*ASSIGNMENT*: Every line of the data below should be repeated exactly, and no picture should be copied.

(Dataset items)
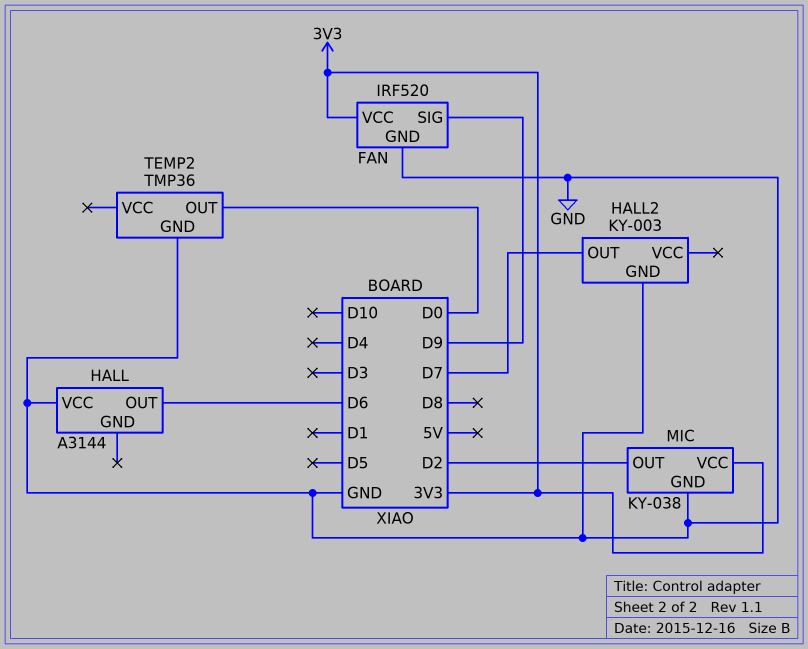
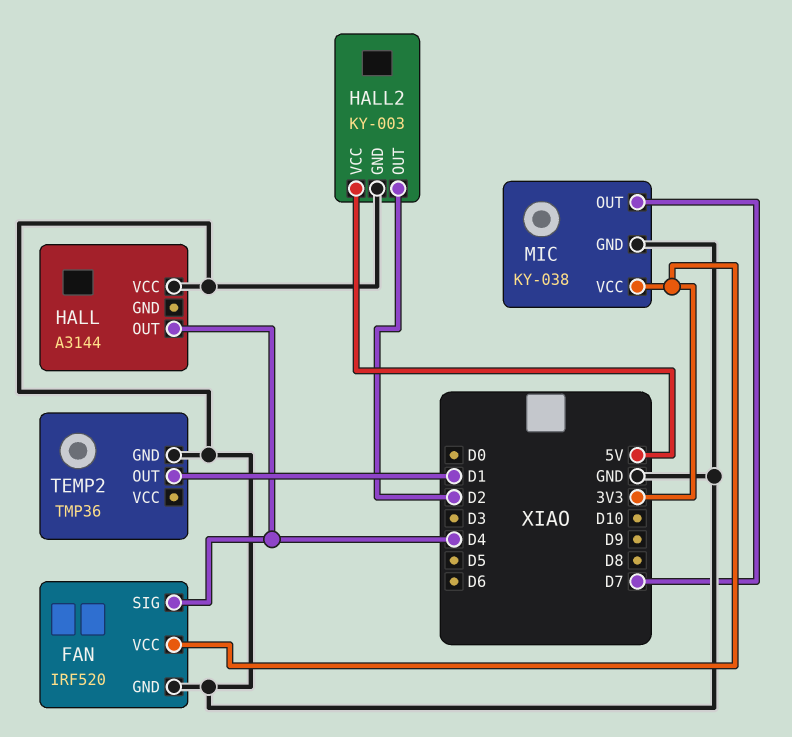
FAN pin SIG: D9 -> D4
HALL pin OUT: D6 -> D4
HALL2 pin OUT: D7 -> D2
HALL2 pin VCC: none -> 5V
MIC pin OUT: D2 -> D7
TEMP2 pin OUT: D0 -> D1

*TASK ANSWER*:
FAN pin SIG: D9 -> D4
HALL pin OUT: D6 -> D4
HALL2 pin OUT: D7 -> D2
HALL2 pin VCC: none -> 5V
MIC pin OUT: D2 -> D7
TEMP2 pin OUT: D0 -> D1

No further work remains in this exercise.